- _To do_: From the listing below, set down exactly the lines between the one holding "red plate F2 level 2 -> red plate F6 level 2" and the one holding "blue brick F6", inclusive. No other line is wanted.

────────

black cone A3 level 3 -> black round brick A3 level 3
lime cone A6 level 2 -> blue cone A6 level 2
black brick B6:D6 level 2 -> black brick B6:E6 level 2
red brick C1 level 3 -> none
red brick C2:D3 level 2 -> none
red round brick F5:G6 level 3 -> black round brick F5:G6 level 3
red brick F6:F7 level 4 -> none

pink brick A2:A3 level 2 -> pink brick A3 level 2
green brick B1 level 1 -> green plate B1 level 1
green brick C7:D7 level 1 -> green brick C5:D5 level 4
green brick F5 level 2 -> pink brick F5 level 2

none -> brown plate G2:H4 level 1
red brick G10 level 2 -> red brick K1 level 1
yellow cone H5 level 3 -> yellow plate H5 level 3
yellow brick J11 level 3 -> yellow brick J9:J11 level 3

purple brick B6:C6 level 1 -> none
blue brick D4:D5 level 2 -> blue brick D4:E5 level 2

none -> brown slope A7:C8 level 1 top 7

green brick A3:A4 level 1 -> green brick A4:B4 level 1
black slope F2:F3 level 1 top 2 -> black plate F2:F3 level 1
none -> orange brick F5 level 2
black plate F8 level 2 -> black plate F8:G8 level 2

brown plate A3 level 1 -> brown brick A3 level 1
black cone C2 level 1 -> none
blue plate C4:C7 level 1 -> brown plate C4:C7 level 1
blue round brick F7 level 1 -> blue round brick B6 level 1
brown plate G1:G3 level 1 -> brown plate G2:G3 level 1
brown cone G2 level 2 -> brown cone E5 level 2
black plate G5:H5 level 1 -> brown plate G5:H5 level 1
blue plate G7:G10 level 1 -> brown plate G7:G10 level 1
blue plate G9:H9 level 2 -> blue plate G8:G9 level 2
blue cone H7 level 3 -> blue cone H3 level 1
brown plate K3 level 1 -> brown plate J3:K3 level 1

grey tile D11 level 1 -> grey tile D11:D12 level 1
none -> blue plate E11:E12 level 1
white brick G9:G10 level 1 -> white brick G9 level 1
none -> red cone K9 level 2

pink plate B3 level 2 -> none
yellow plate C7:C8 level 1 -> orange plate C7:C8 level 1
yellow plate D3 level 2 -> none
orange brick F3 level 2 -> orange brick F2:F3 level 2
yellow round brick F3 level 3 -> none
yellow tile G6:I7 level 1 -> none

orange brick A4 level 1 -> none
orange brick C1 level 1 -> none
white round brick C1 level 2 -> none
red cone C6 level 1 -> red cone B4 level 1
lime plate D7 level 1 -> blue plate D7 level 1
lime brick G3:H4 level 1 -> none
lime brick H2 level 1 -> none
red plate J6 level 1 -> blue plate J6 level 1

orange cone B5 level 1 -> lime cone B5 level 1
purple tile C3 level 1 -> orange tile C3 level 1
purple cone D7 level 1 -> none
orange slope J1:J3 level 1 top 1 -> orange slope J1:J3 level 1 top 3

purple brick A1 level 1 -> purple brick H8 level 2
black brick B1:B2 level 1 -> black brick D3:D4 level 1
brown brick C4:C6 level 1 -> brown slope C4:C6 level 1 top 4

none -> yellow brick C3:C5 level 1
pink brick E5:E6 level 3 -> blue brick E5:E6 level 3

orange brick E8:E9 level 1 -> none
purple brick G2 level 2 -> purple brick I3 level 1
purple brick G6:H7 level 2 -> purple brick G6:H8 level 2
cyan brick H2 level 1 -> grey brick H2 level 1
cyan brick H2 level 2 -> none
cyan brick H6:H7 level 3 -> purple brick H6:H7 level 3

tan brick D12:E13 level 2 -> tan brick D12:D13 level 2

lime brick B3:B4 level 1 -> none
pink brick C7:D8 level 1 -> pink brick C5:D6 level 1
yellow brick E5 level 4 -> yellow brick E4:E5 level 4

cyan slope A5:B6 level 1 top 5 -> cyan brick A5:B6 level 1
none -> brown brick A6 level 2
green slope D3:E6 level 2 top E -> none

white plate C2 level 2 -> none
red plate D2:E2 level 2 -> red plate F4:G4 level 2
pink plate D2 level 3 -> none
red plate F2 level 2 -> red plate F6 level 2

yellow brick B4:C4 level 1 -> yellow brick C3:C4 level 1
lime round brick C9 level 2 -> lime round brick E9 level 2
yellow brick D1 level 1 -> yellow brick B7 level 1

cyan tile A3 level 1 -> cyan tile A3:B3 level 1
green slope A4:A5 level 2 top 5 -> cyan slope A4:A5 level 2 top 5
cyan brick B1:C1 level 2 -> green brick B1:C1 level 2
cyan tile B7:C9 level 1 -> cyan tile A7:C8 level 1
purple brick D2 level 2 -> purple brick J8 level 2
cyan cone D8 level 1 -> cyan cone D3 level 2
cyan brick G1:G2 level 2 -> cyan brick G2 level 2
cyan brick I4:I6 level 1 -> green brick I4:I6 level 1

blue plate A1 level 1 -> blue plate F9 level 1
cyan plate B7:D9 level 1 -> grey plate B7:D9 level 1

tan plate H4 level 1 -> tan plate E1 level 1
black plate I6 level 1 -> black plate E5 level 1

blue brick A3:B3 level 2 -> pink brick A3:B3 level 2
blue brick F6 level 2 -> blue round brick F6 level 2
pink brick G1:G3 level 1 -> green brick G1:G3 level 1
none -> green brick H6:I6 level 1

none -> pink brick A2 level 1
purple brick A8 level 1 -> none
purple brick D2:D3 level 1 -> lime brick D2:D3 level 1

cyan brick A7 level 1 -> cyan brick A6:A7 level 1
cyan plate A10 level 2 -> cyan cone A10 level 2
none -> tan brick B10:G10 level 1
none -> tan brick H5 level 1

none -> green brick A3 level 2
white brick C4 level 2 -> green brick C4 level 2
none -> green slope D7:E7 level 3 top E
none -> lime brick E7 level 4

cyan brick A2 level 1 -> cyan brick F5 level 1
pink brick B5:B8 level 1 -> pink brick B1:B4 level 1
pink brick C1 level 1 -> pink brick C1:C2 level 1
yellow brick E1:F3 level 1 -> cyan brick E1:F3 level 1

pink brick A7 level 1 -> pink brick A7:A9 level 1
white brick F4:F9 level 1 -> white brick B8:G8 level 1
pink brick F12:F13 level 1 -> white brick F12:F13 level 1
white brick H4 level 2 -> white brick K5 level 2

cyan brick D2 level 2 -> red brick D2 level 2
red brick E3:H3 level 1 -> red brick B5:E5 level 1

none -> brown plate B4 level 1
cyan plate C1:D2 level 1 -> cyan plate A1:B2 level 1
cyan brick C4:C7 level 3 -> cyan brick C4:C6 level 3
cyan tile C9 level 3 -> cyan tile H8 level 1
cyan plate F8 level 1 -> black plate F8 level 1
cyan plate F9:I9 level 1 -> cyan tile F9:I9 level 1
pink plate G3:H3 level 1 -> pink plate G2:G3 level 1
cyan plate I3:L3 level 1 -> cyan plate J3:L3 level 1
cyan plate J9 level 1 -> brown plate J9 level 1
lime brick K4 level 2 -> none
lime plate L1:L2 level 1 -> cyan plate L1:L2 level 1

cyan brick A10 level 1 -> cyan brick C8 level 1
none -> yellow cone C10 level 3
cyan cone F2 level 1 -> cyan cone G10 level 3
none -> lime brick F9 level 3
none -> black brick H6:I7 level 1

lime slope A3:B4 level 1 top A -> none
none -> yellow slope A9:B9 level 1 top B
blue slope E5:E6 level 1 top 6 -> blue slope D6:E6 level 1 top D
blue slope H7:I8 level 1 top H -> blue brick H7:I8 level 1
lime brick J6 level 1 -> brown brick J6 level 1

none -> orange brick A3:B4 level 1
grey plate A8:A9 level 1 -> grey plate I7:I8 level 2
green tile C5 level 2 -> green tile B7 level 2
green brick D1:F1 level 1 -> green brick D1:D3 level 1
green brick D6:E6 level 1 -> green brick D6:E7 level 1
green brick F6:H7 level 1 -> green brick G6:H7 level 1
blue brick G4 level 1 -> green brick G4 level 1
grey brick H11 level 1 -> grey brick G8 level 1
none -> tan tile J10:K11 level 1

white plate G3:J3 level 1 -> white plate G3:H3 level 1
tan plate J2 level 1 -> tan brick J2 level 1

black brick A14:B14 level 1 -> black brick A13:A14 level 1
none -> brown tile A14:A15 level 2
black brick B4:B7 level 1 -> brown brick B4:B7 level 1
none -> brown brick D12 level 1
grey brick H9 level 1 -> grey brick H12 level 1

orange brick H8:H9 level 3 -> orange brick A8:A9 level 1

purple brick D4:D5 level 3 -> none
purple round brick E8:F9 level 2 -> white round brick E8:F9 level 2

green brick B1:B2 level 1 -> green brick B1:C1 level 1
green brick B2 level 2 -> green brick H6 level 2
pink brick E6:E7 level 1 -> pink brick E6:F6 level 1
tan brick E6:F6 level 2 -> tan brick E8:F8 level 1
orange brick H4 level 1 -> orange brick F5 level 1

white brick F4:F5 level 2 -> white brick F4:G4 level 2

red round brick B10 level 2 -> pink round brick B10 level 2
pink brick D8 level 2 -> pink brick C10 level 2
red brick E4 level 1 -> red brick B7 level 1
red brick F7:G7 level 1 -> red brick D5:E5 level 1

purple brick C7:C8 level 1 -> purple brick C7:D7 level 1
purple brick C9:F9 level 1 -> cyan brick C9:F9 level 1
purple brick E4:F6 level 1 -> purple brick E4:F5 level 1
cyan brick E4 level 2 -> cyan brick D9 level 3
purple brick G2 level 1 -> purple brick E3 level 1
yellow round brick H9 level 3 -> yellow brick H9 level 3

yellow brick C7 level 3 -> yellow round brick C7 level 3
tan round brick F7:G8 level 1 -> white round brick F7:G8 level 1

────────

- _Solution_:
red plate F2 level 2 -> red plate F6 level 2

yellow brick B4:C4 level 1 -> yellow brick C3:C4 level 1
lime round brick C9 level 2 -> lime round brick E9 level 2
yellow brick D1 level 1 -> yellow brick B7 level 1

cyan tile A3 level 1 -> cyan tile A3:B3 level 1
green slope A4:A5 level 2 top 5 -> cyan slope A4:A5 level 2 top 5
cyan brick B1:C1 level 2 -> green brick B1:C1 level 2
cyan tile B7:C9 level 1 -> cyan tile A7:C8 level 1
purple brick D2 level 2 -> purple brick J8 level 2
cyan cone D8 level 1 -> cyan cone D3 level 2
cyan brick G1:G2 level 2 -> cyan brick G2 level 2
cyan brick I4:I6 level 1 -> green brick I4:I6 level 1

blue plate A1 level 1 -> blue plate F9 level 1
cyan plate B7:D9 level 1 -> grey plate B7:D9 level 1

tan plate H4 level 1 -> tan plate E1 level 1
black plate I6 level 1 -> black plate E5 level 1

blue brick A3:B3 level 2 -> pink brick A3:B3 level 2
blue brick F6 level 2 -> blue round brick F6 level 2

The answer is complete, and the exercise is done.